▶ **Records excerpted from a collection**
---*---
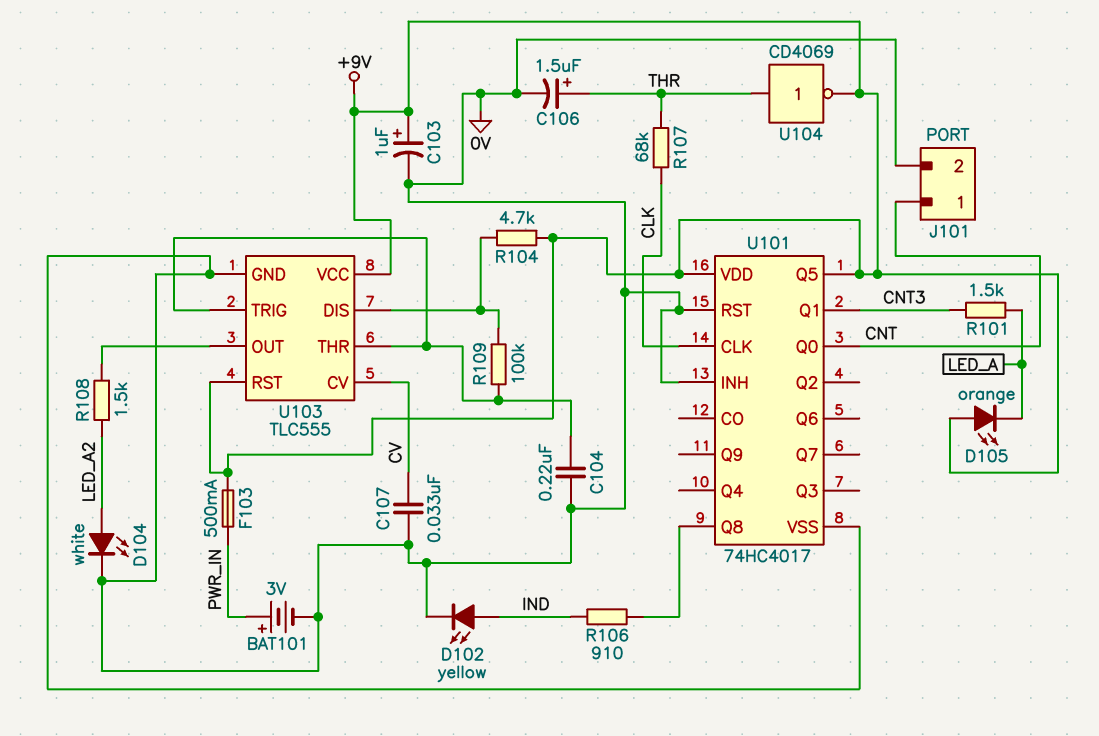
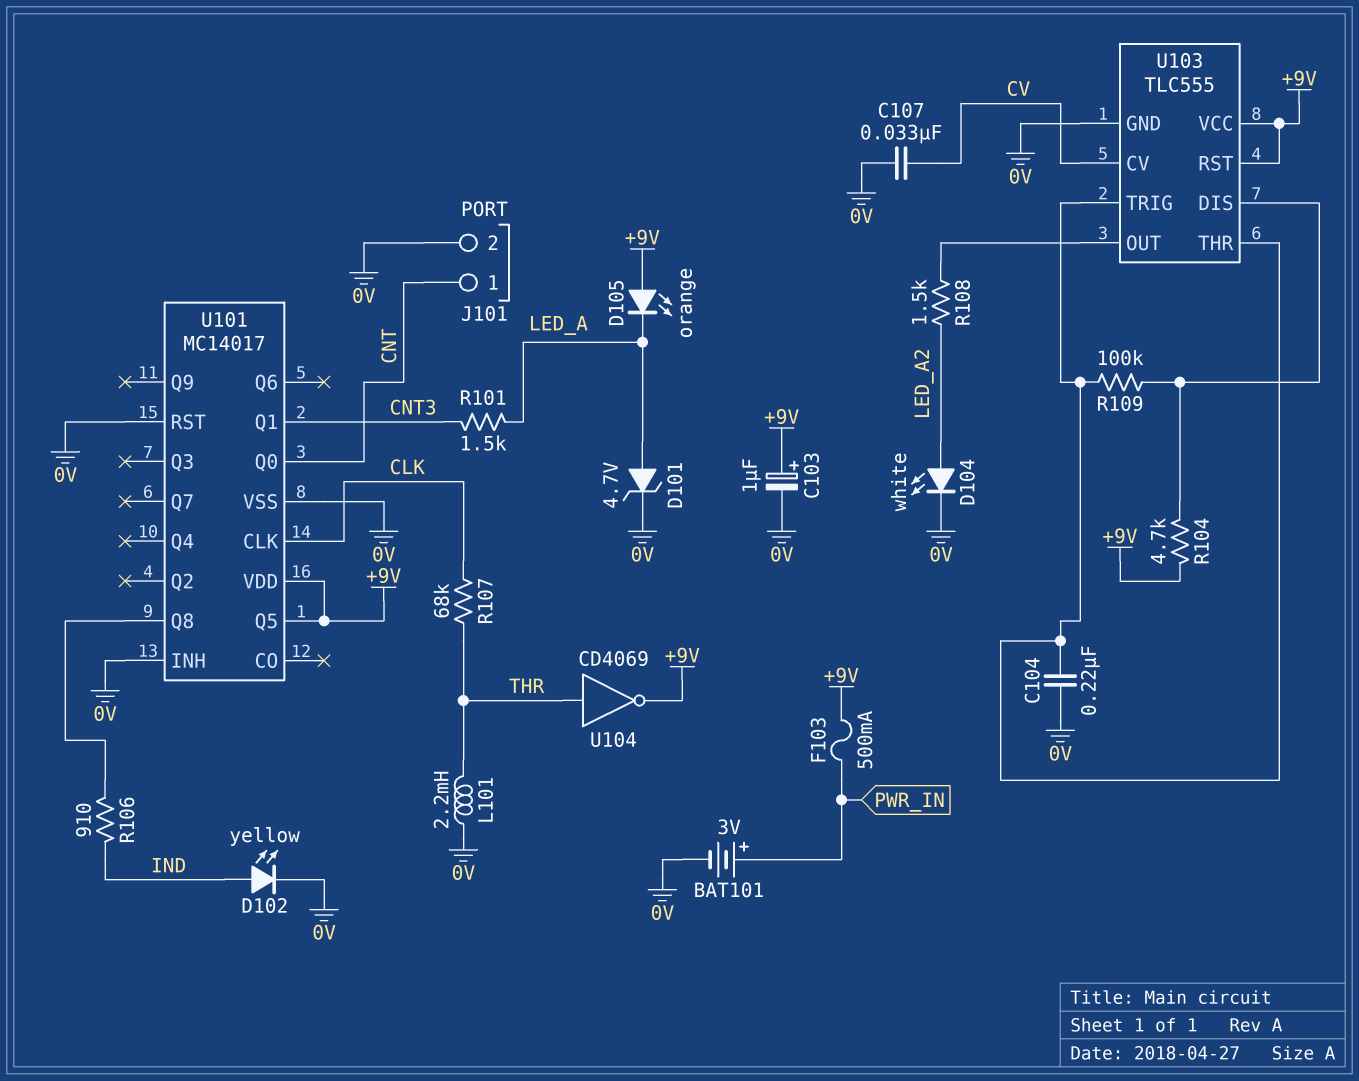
C106: 1.5uF (plus THR, minus 0V) -> none
D101: none -> zener 4.7V (A LED_A, K 0V)
L101: none -> 2.2mH (0V, THR)
U101: 74HC4017 -> MC14017

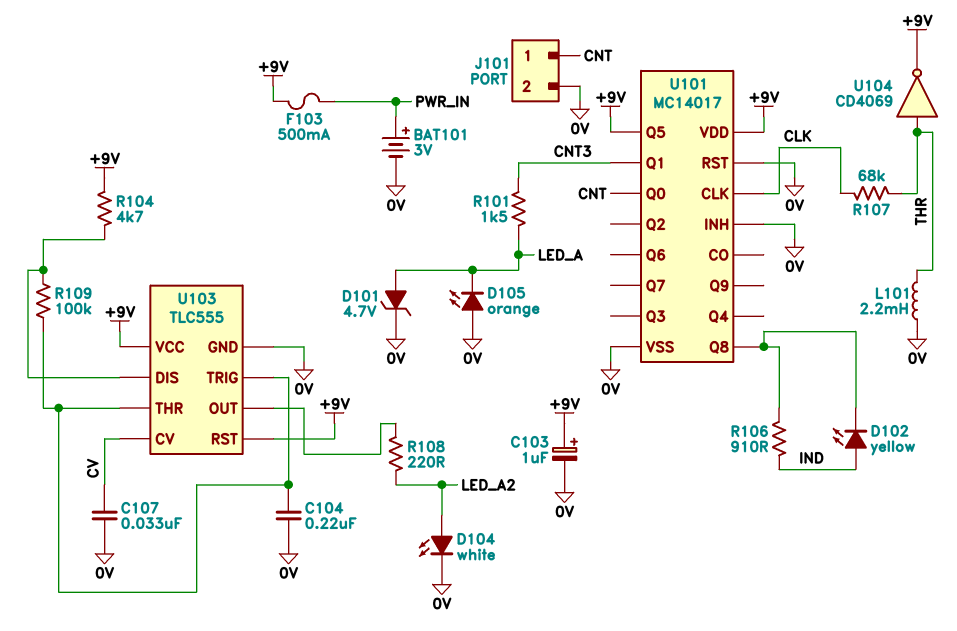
D102: LED yellow (A IND, K 0V) -> LED yellow (A IND, K U101/Q8)
D105: LED orange (A +9V, K LED_A) -> LED orange (A 0V, K LED_A)
R108: 1.5k (LED_A2, U103/OUT) -> 220 (LED_A2, U103/OUT)

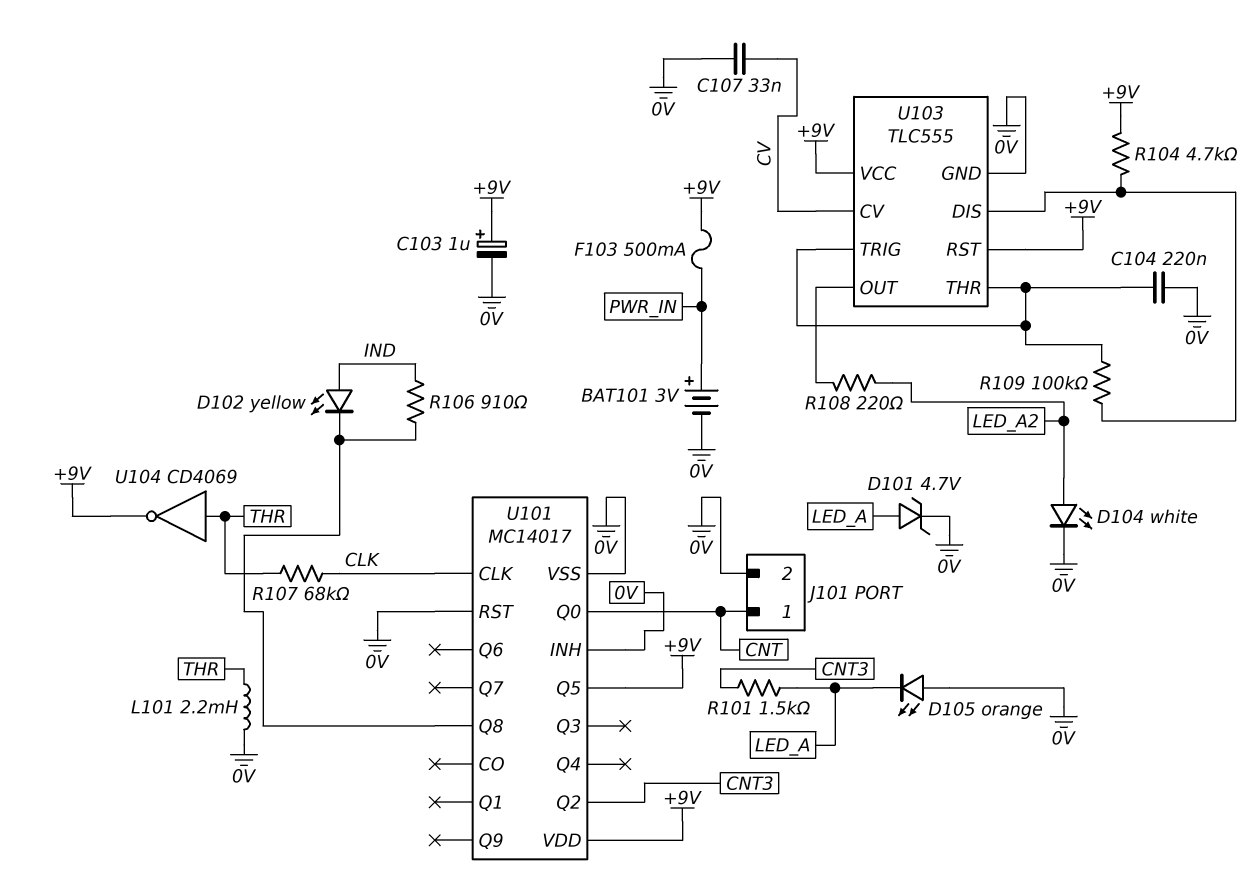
U101 pin Q1: CNT3 -> none
U101 pin Q2: none -> CNT3

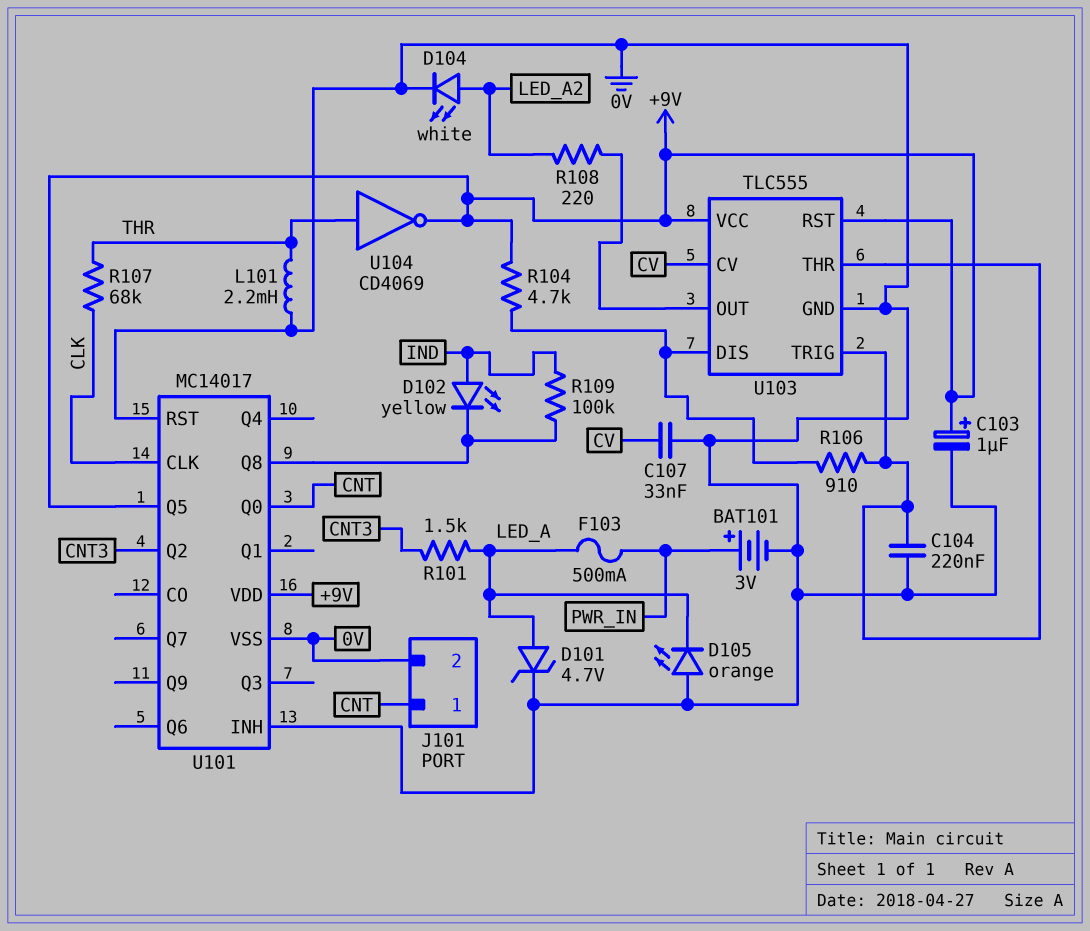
F103: 500mA (+9V, PWR_IN) -> 500mA (LED_A, PWR_IN)
R106: 910 (IND, U101/Q8) -> 910 (U103/DIS, U103/THR)
R109: 100k (U103/DIS, U103/THR) -> 100k (IND, U101/Q8)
---*---
▶ **WHAT TO DO**
Repeat each record exactly as shown above, dropping all images.

▶ **WRITTEN SOLUTION**
C106: 1.5uF (plus THR, minus 0V) -> none
D101: none -> zener 4.7V (A LED_A, K 0V)
L101: none -> 2.2mH (0V, THR)
U101: 74HC4017 -> MC14017

D102: LED yellow (A IND, K 0V) -> LED yellow (A IND, K U101/Q8)
D105: LED orange (A +9V, K LED_A) -> LED orange (A 0V, K LED_A)
R108: 1.5k (LED_A2, U103/OUT) -> 220 (LED_A2, U103/OUT)

U101 pin Q1: CNT3 -> none
U101 pin Q2: none -> CNT3

F103: 500mA (+9V, PWR_IN) -> 500mA (LED_A, PWR_IN)
R106: 910 (IND, U101/Q8) -> 910 (U103/DIS, U103/THR)
R109: 100k (U103/DIS, U103/THR) -> 100k (IND, U101/Q8)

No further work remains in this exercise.